* **ACTIVITY**
For the lines from the one with "HALL pin GND: GND -> none" to the end of the listing below, both ends included, give an exact copy and nothing more. Do not copy pictures.

_____

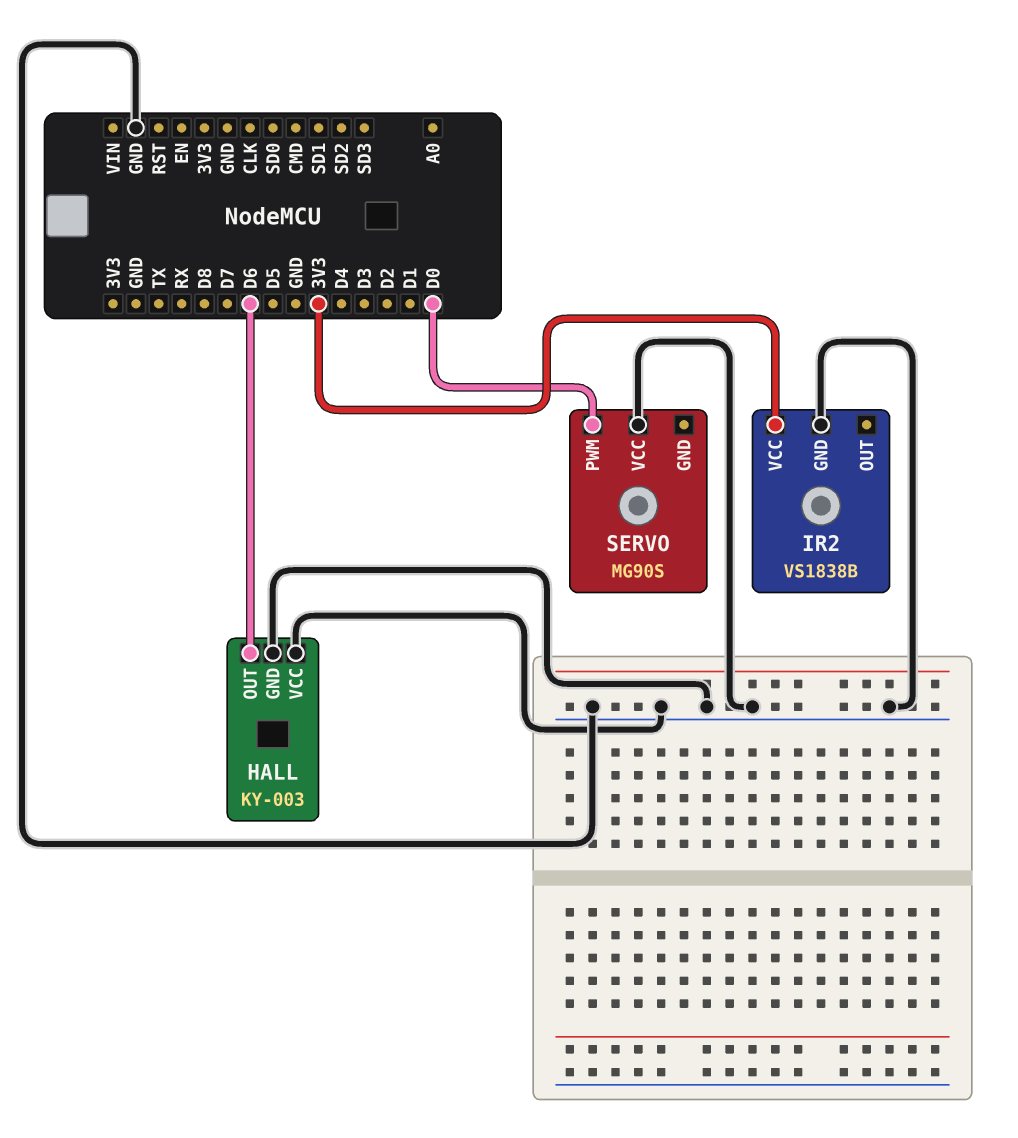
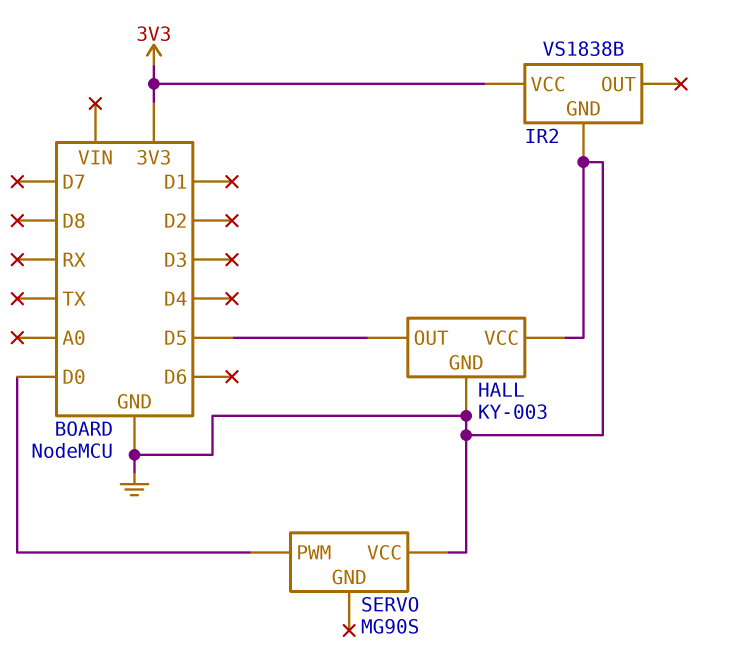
HALL pin OUT: D6 -> D5

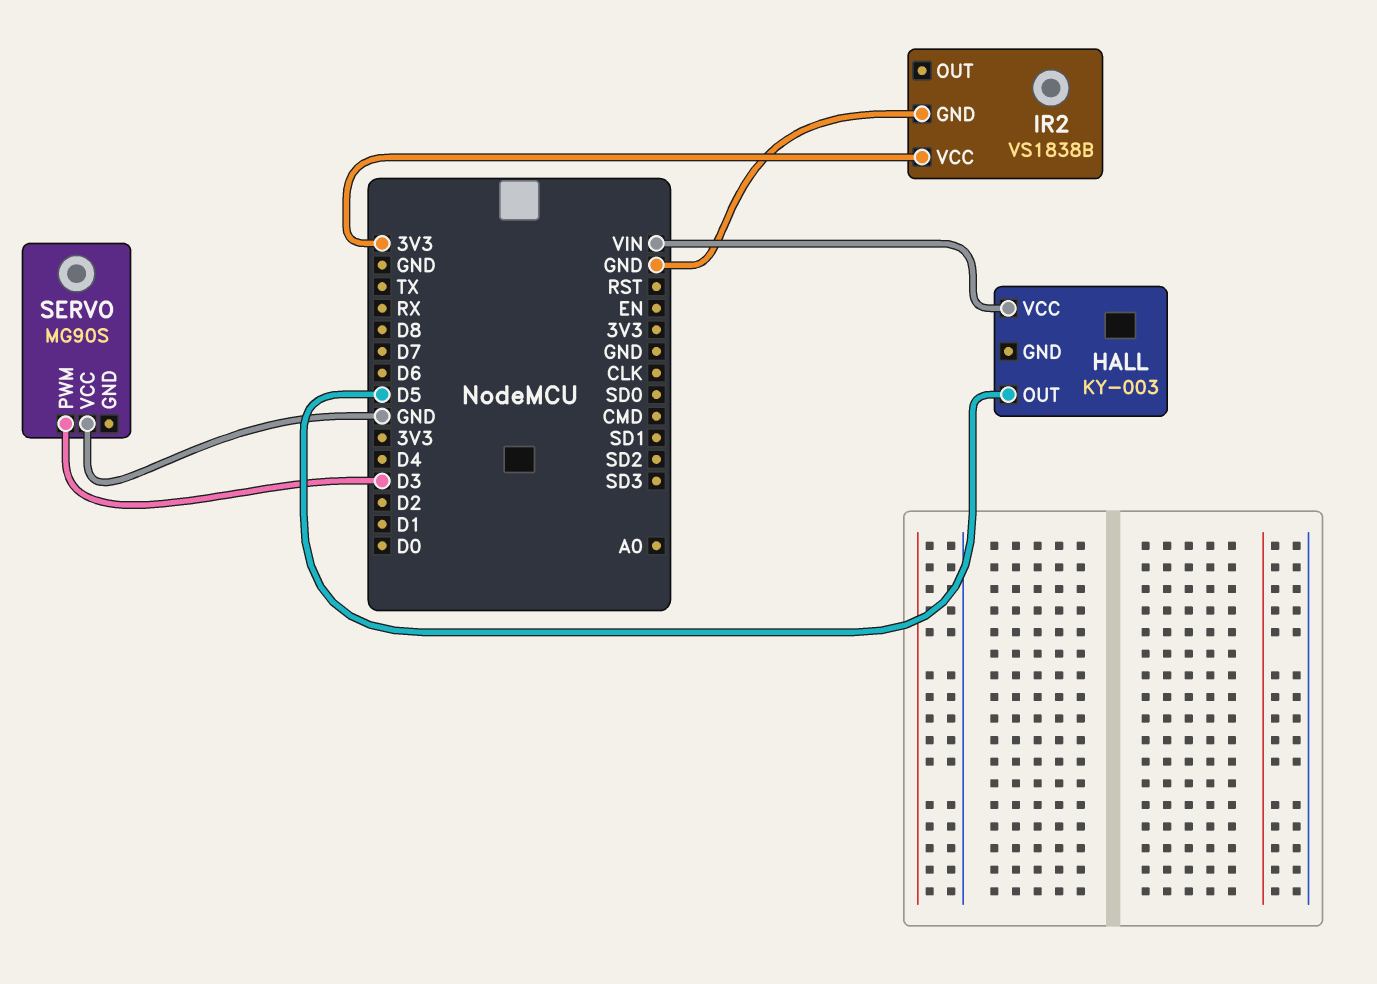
HALL pin GND: GND -> none
HALL pin VCC: GND -> VIN
SERVO pin PWM: D0 -> D3

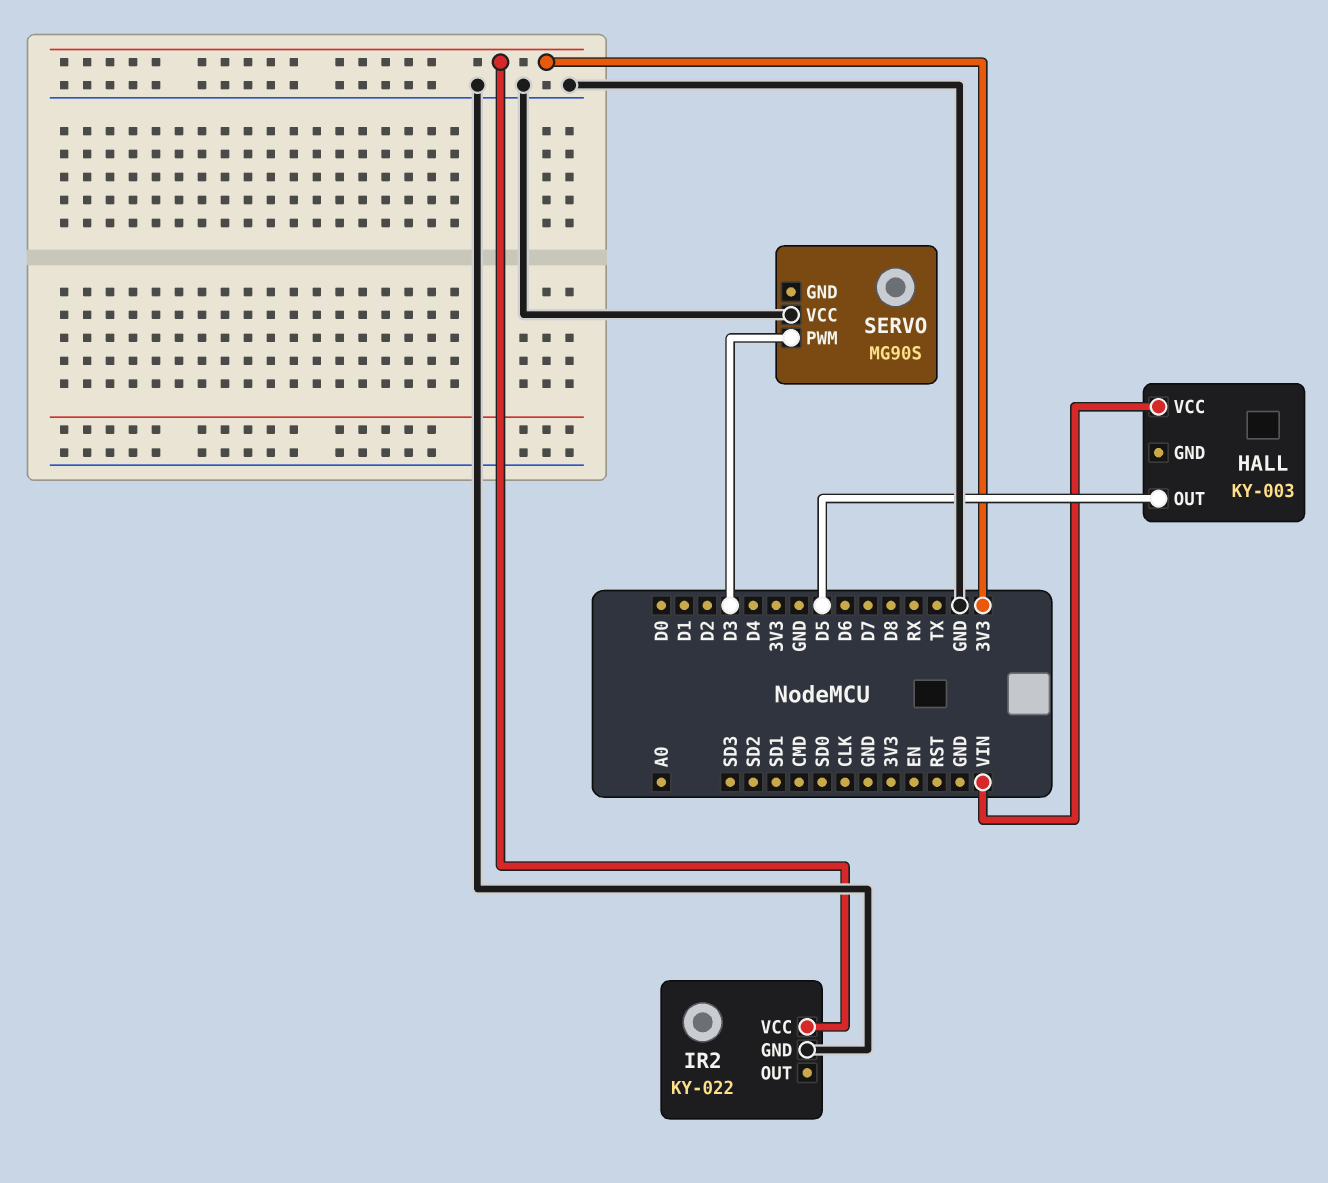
IR2: VS1838B -> KY-022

_____

* **TASK OUTPUT**
HALL pin GND: GND -> none
HALL pin VCC: GND -> VIN
SERVO pin PWM: D0 -> D3

IR2: VS1838B -> KY-022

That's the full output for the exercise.